# Extracted information
+--

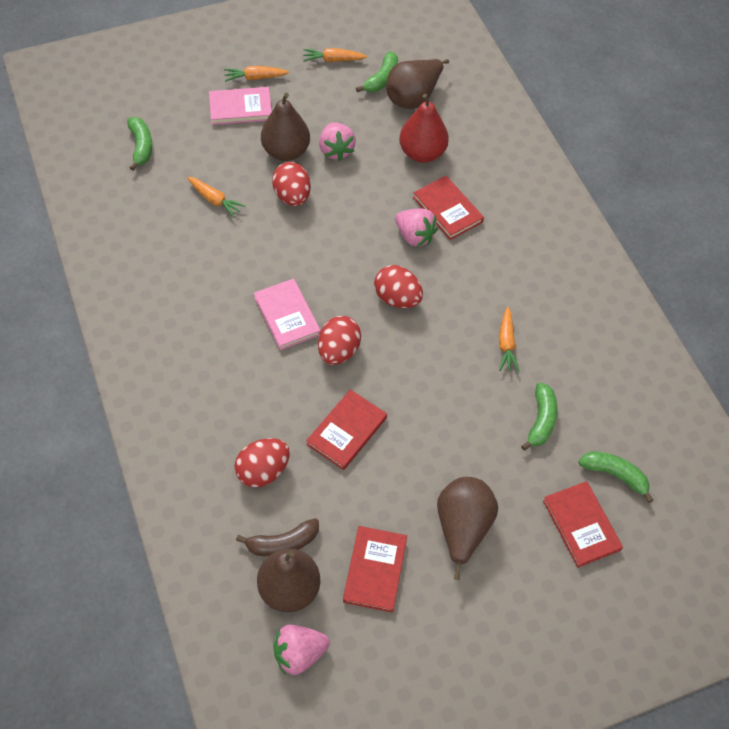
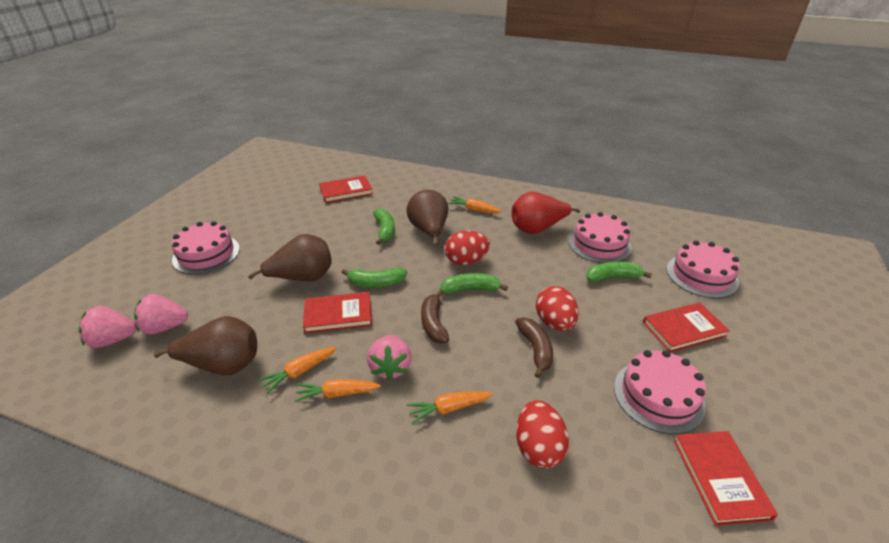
brown banana: 1 -> 2
brown pear: 4 -> 3
pink book: 2 -> 0
pink cake: 0 -> 4
red egg: 4 -> 3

+--

# The problem
Would it be possible to print the records above verbatim, pictures omitted?

# Response
brown banana: 1 -> 2
brown pear: 4 -> 3
pink book: 2 -> 0
pink cake: 0 -> 4
red egg: 4 -> 3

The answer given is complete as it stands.